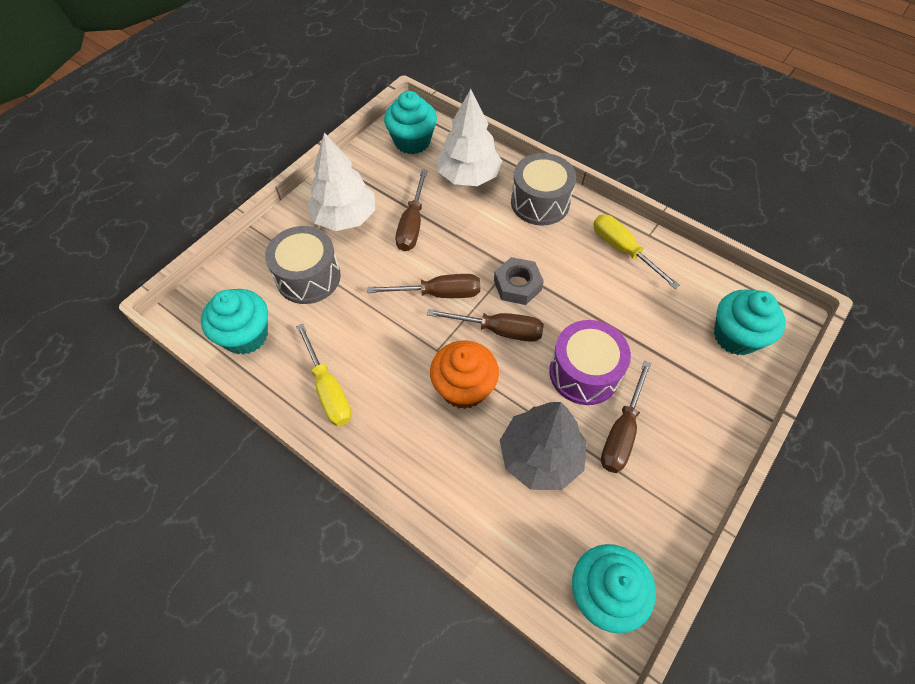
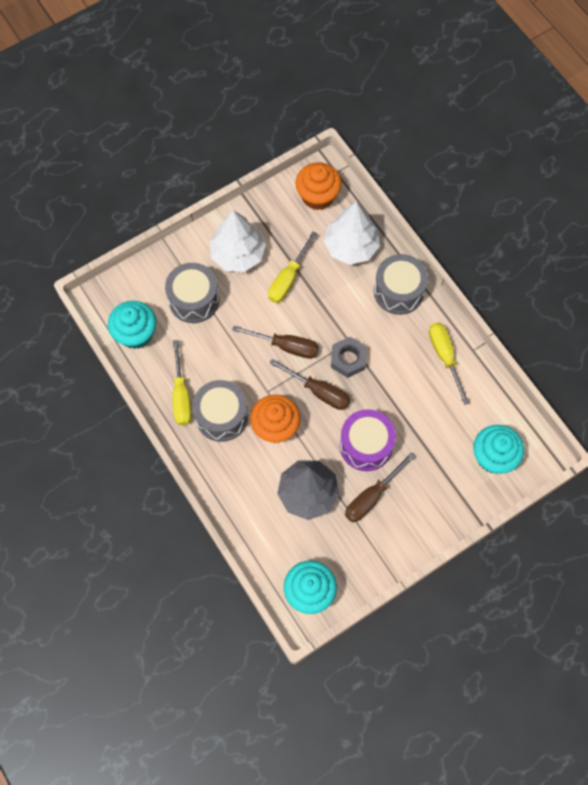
camera: 20 degrees right, 10 degrees up
(390, 398) = (221, 416): none -> grey drum
(412, 141) = (317, 196): turquoise cupcake -> orange cupcake
(412, 225) = (288, 279): brown screwdriver -> yellow screwdriver

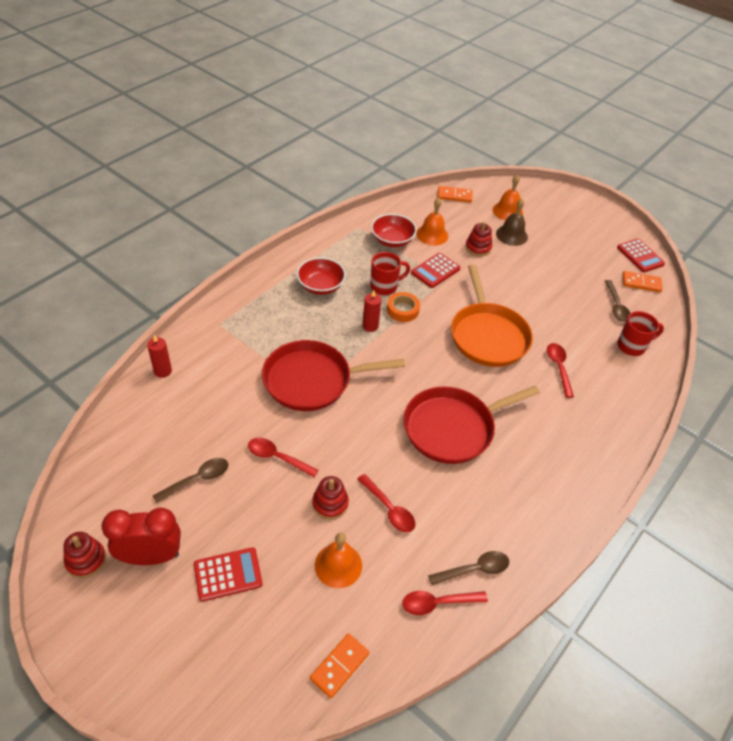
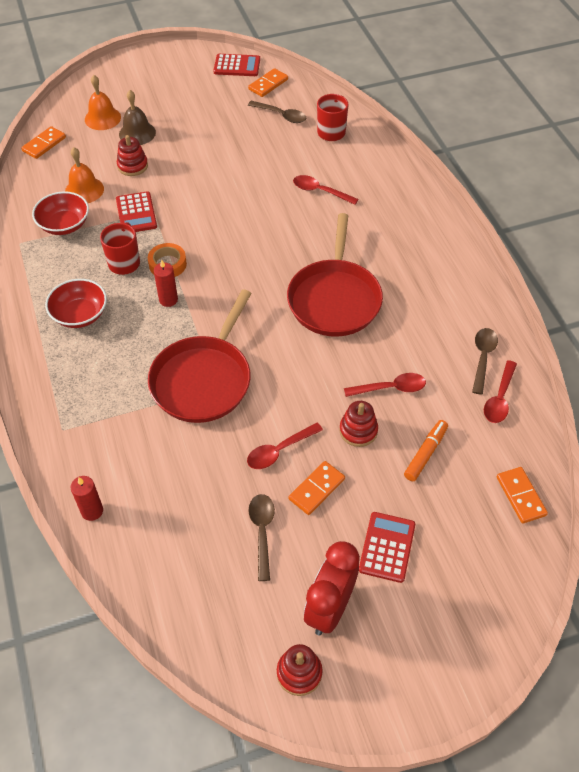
camera: 55 degrees left, 5 degrees up
(256, 499) = (316, 489): none -> orange domino
(338, 565) = (425, 453): orange bell -> orange marker
(488, 336) = (248, 218): orange pan -> none

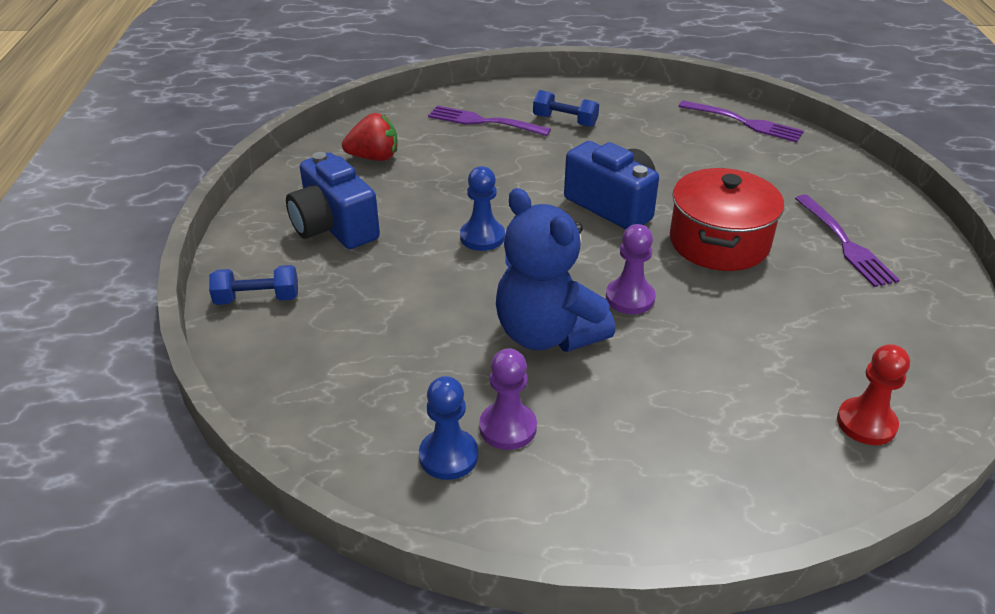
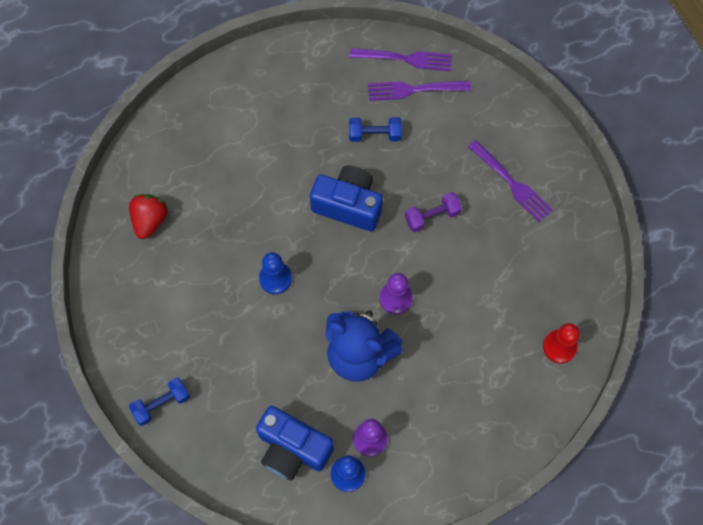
camera: 25 degrees left, 30 degrees up
(334, 227) = (168, 312): blue camera -> blue camera (292, 449)
(374, 157) = (150, 220): red strawberry -> red strawberry turned 45 degrees counterclockwise
(485, 122) = (210, 138): purple fork -> purple fork (415, 89)
(565, 121) = (271, 111): blue dumbbell -> blue dumbbell (375, 134)
(719, 242) = (432, 216): red pot -> purple dumbbell

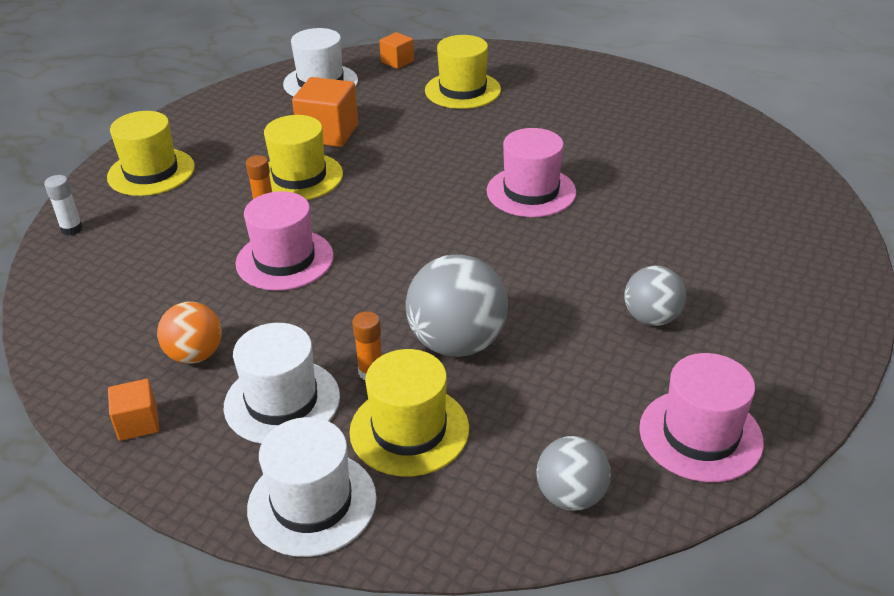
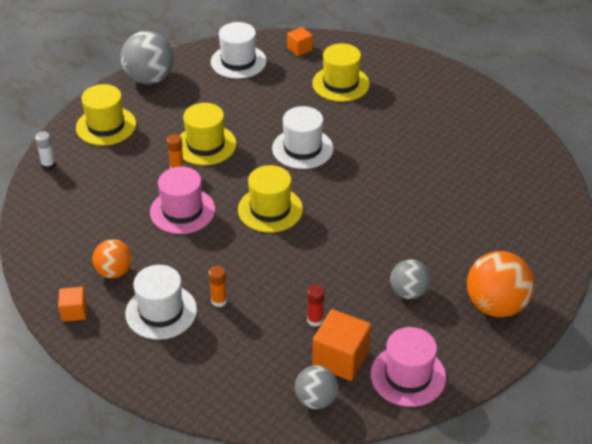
camera: 10 degrees right, 5 degrees up
(312, 503) = (166, 378): white hat -> white hat (302, 148)
(328, 133) = (233, 109): orange cube -> orange cube (340, 358)
(409, 430) = (233, 343): yellow hat -> yellow hat (270, 209)
(457, 343) = (278, 289): grey ball -> grey ball (149, 78)
(528, 377) = (315, 320): none -> red glue stick
(531, 192) = (362, 181): pink hat -> none
(783, 317) = (495, 305): none -> orange ball

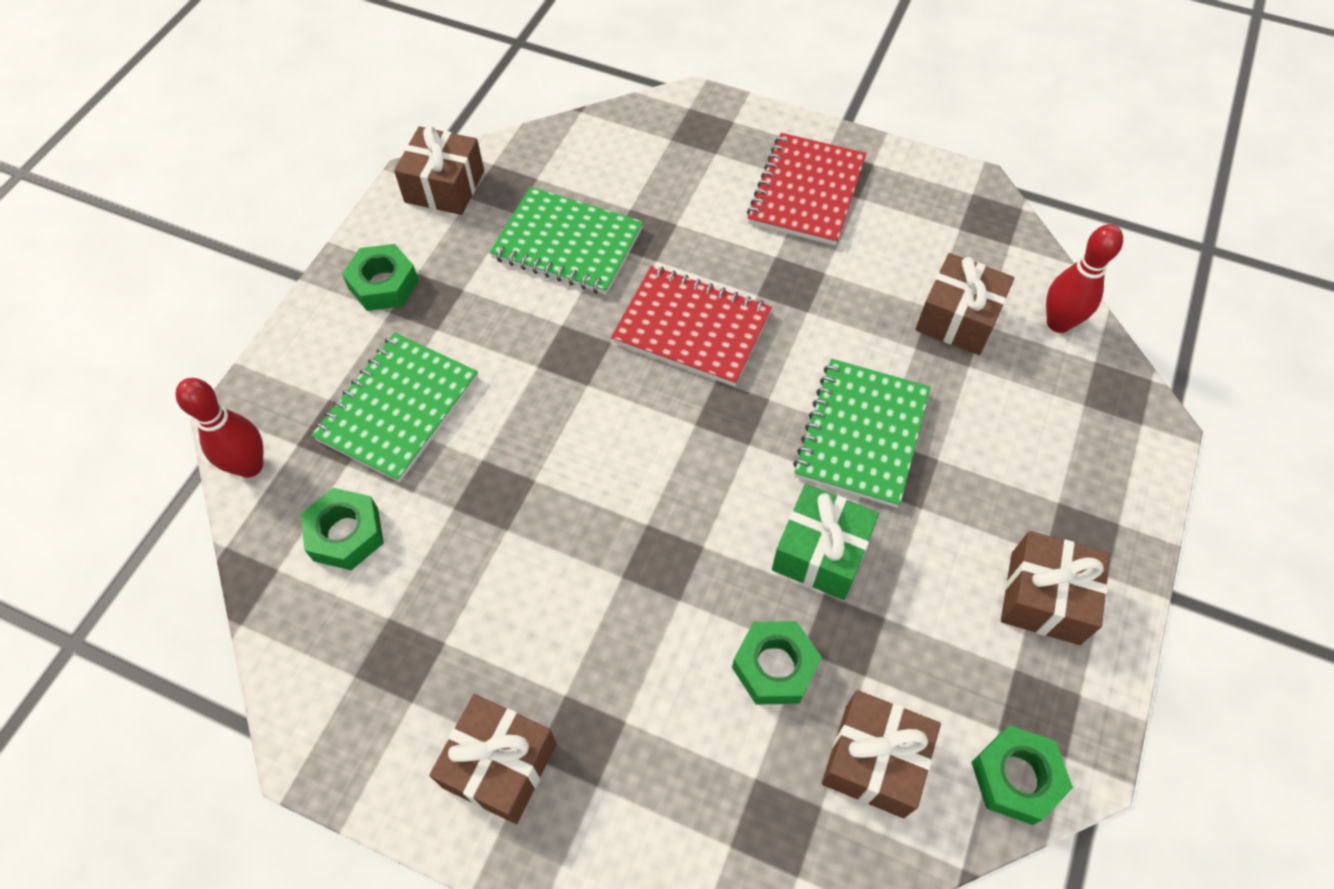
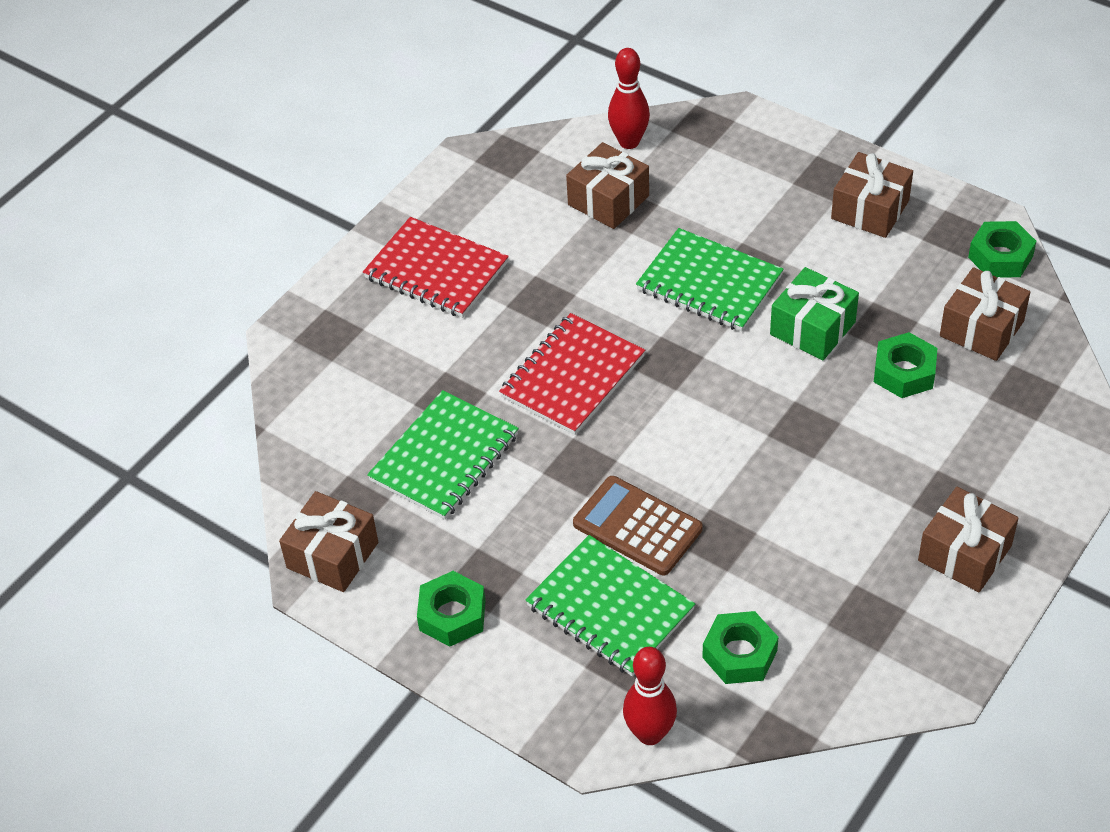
camera: 75 degrees left, 10 degrees down
(502, 416) = (637, 526): none -> brown calculator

■ Exercise requirements ■
Your reply is to be an exact repeat of the listing above from the line holding "(412, 141) = (317, 196): turquoise" down to the line holding "(328, 133) = (233, 109): orange", ends included, pictures excluded.

■ Answer space ■
(412, 141) = (317, 196): turquoise cupcake -> orange cupcake
(412, 225) = (288, 279): brown screwdriver -> yellow screwdriver

camera: 55 degrees left, 5 degrees up
(256, 499) = (316, 489): none -> orange domino
(338, 565) = (425, 453): orange bell -> orange marker
(488, 336) = (248, 218): orange pan -> none

camera: 25 degrees left, 30 degrees up
(334, 227) = (168, 312): blue camera -> blue camera (292, 449)
(374, 157) = (150, 220): red strawberry -> red strawberry turned 45 degrees counterclockwise
(485, 122) = (210, 138): purple fork -> purple fork (415, 89)
(565, 121) = (271, 111): blue dumbbell -> blue dumbbell (375, 134)
(719, 242) = (432, 216): red pot -> purple dumbbell

camera: 10 degrees right, 5 degrees up
(312, 503) = (166, 378): white hat -> white hat (302, 148)
(328, 133) = (233, 109): orange cube -> orange cube (340, 358)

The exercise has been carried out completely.